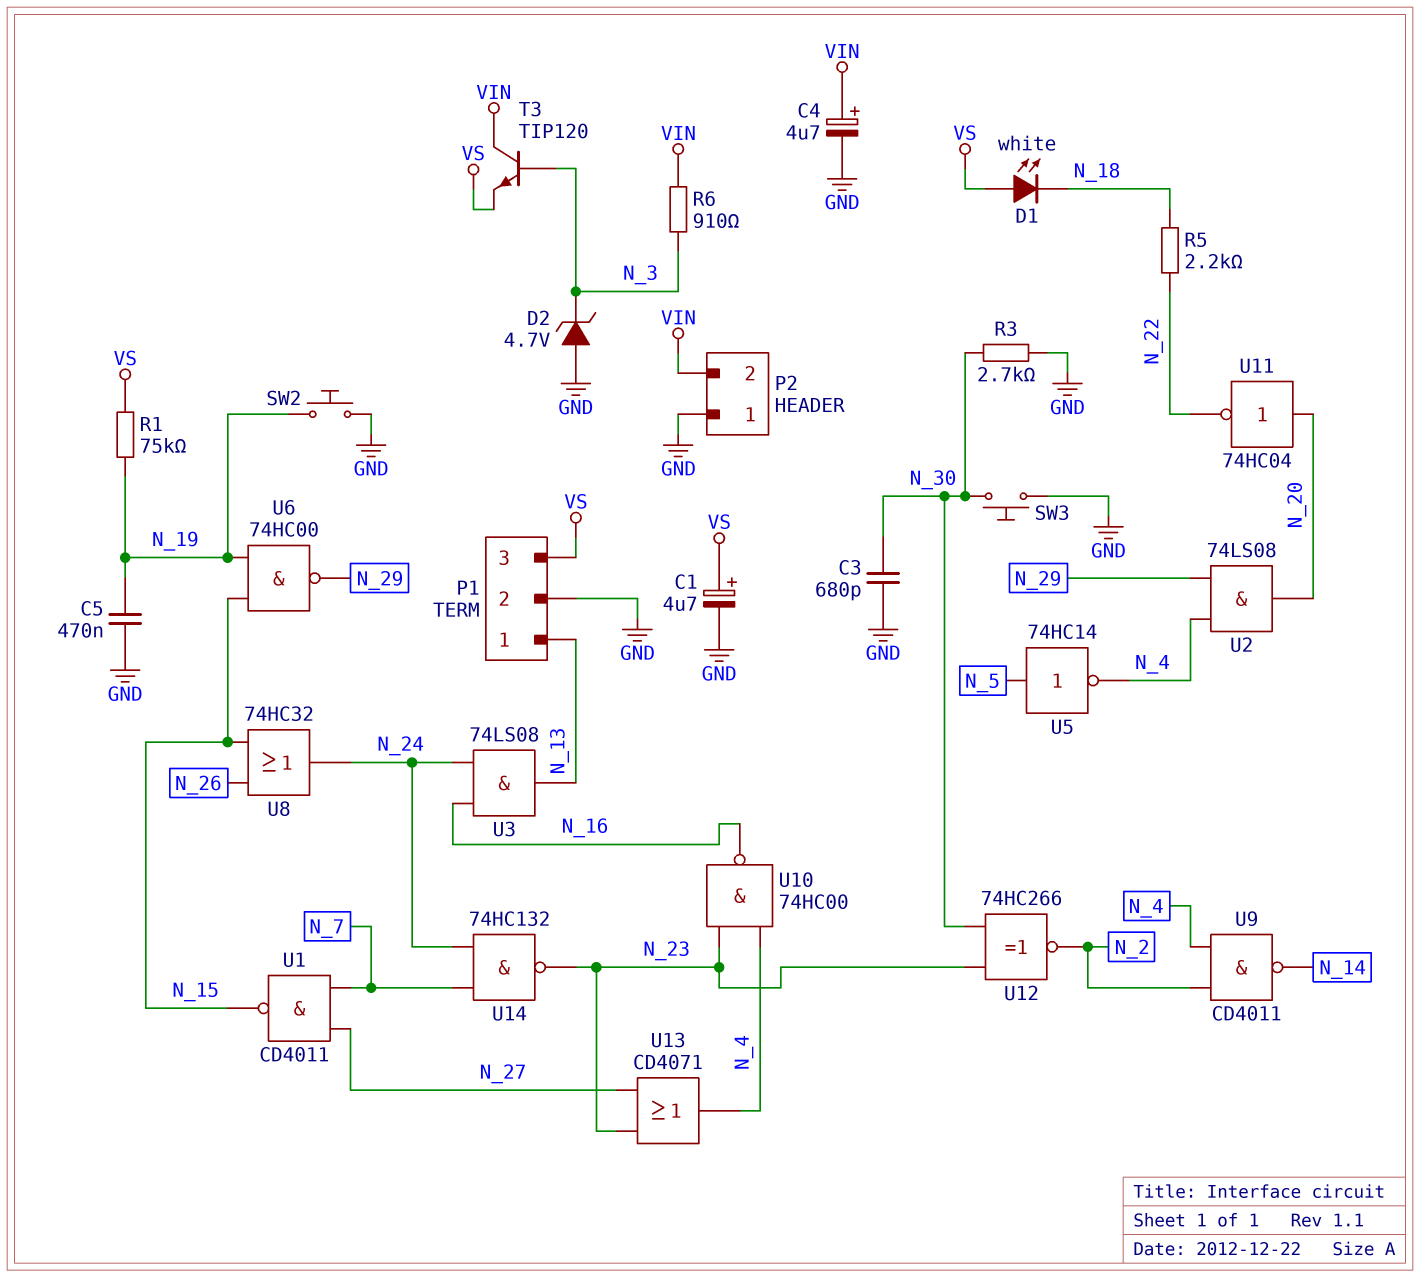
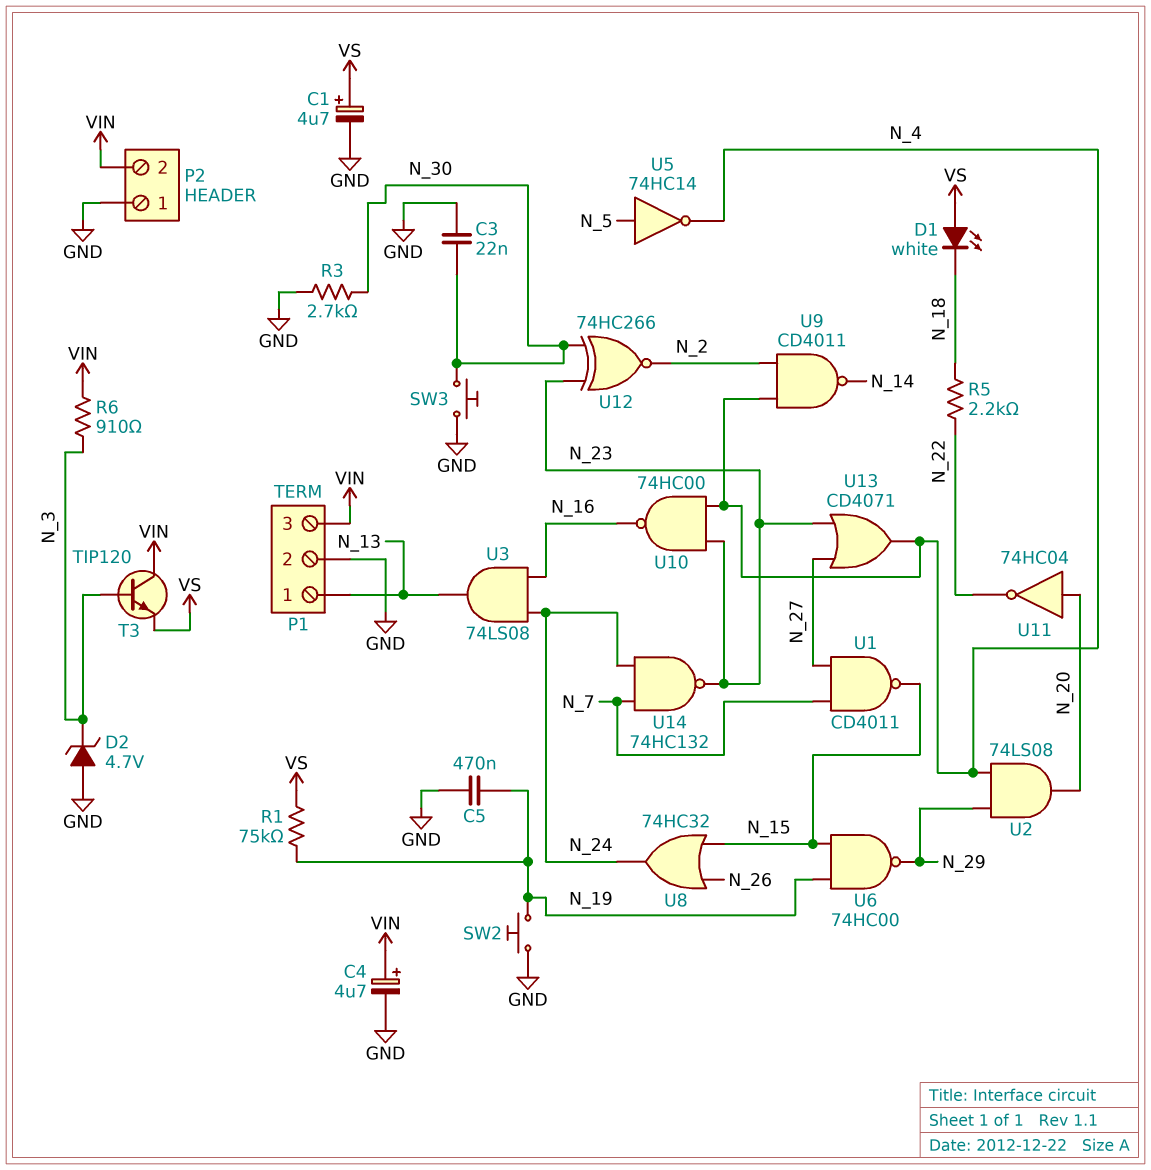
C3: 680pF (GND, N_30) -> 22nF (GND, N_30)
P1 pin 3: VS -> VIN

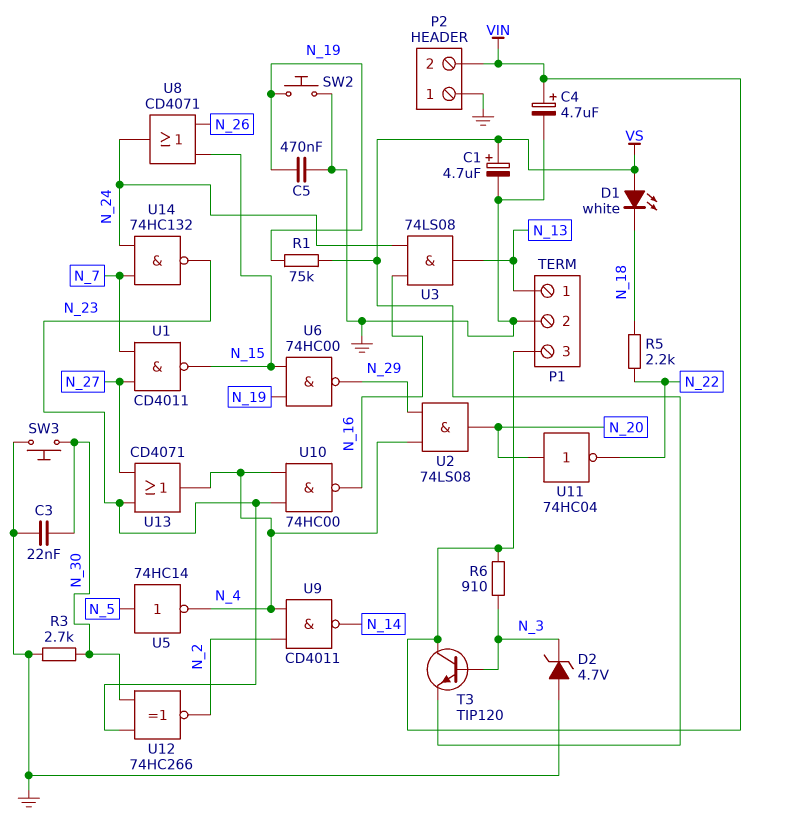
U8: OR 74HC32 (in N_15, in N_26, out N_24) -> OR CD4071 (in N_15, in N_26, out N_24)

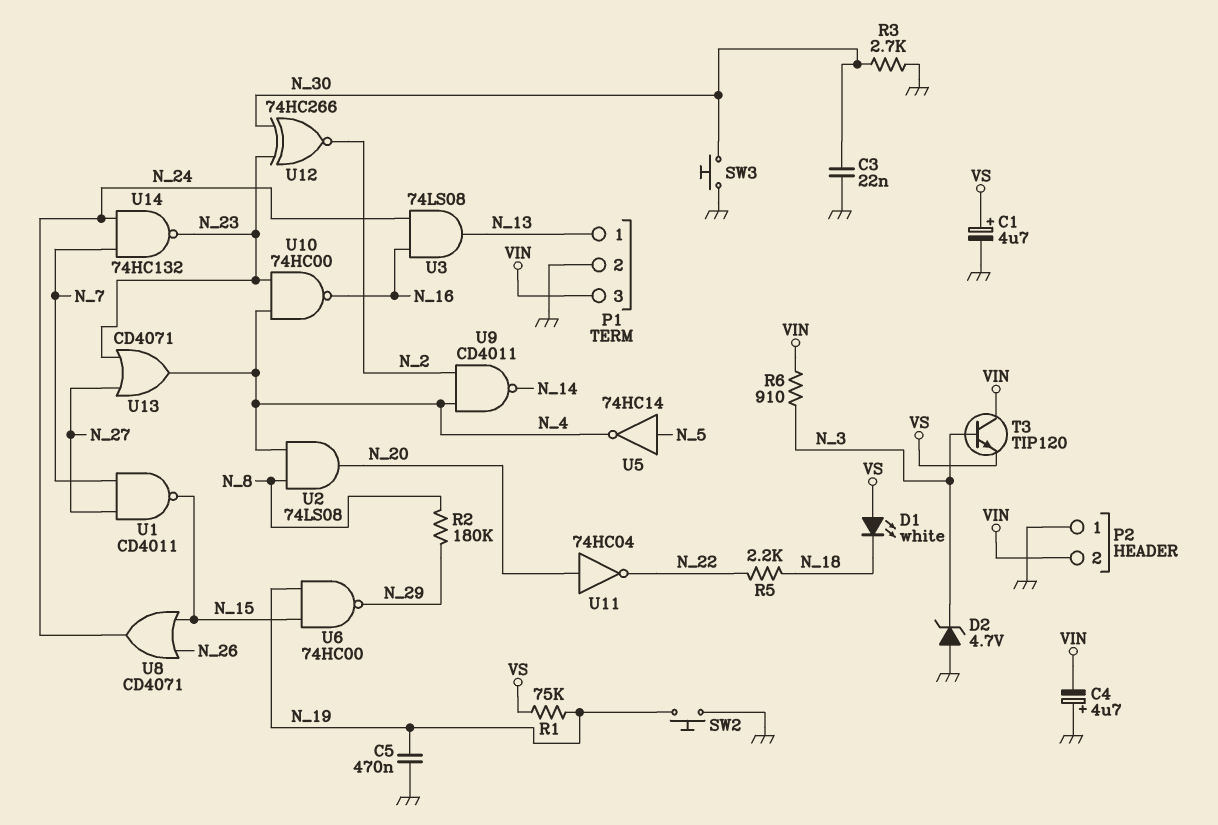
C4: 4.7uF (plus VIN, minus GND) -> 4.7uF (plus GND, minus VIN)
R2: none -> 180k (N_8, N_29)
U2: AND 74LS08 (in N_4, in N_29, out N_20) -> AND 74LS08 (in N_4, in N_8, out N_20)

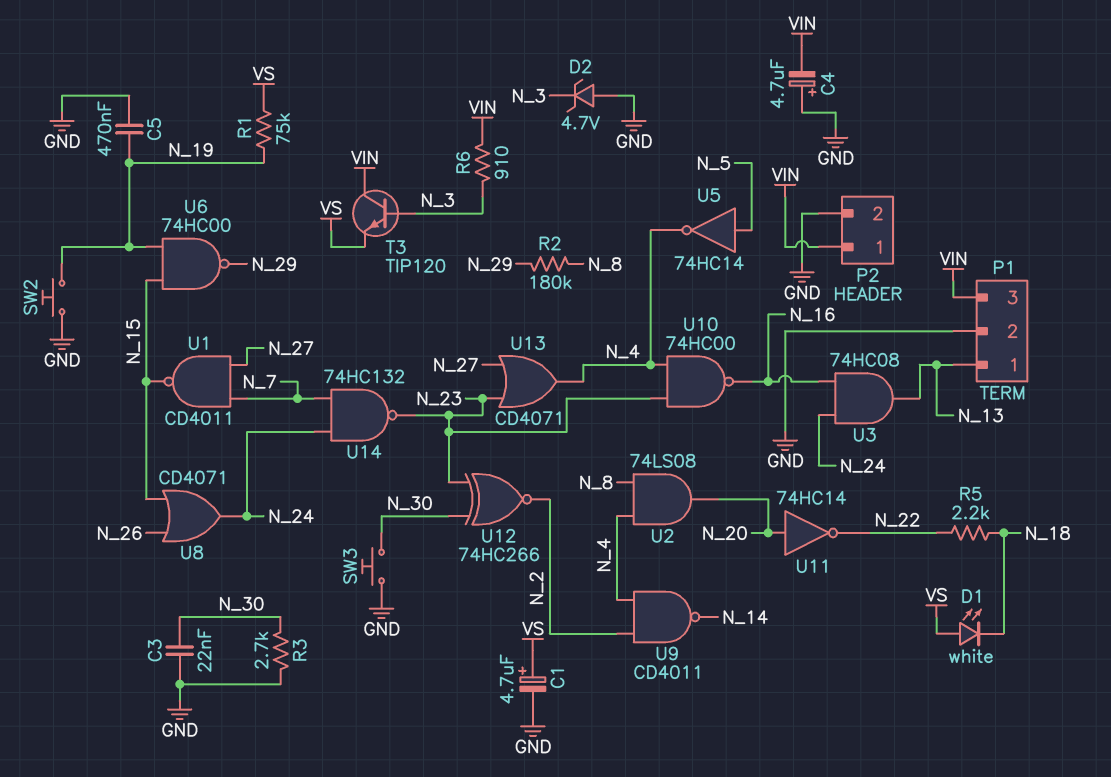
P2 pin 1: GND -> VIN
P2 pin 2: VIN -> GND
U3: AND 74LS08 (in N_16, in N_24, out N_13) -> AND 74HC08 (in N_16, in N_24, out N_13)
U11: NOT 74HC04 (in N_20, out N_22) -> NOT 74HC14 (in N_20, out N_22)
===
- **TASK GOAL**
Keep the pictures out of the copy and write out the data exactly as it stands.

- **WRITTEN RESPONSE**
C3: 680pF (GND, N_30) -> 22nF (GND, N_30)
P1 pin 3: VS -> VIN

U8: OR 74HC32 (in N_15, in N_26, out N_24) -> OR CD4071 (in N_15, in N_26, out N_24)

C4: 4.7uF (plus VIN, minus GND) -> 4.7uF (plus GND, minus VIN)
R2: none -> 180k (N_8, N_29)
U2: AND 74LS08 (in N_4, in N_29, out N_20) -> AND 74LS08 (in N_4, in N_8, out N_20)

P2 pin 1: GND -> VIN
P2 pin 2: VIN -> GND
U3: AND 74LS08 (in N_16, in N_24, out N_13) -> AND 74HC08 (in N_16, in N_24, out N_13)
U11: NOT 74HC04 (in N_20, out N_22) -> NOT 74HC14 (in N_20, out N_22)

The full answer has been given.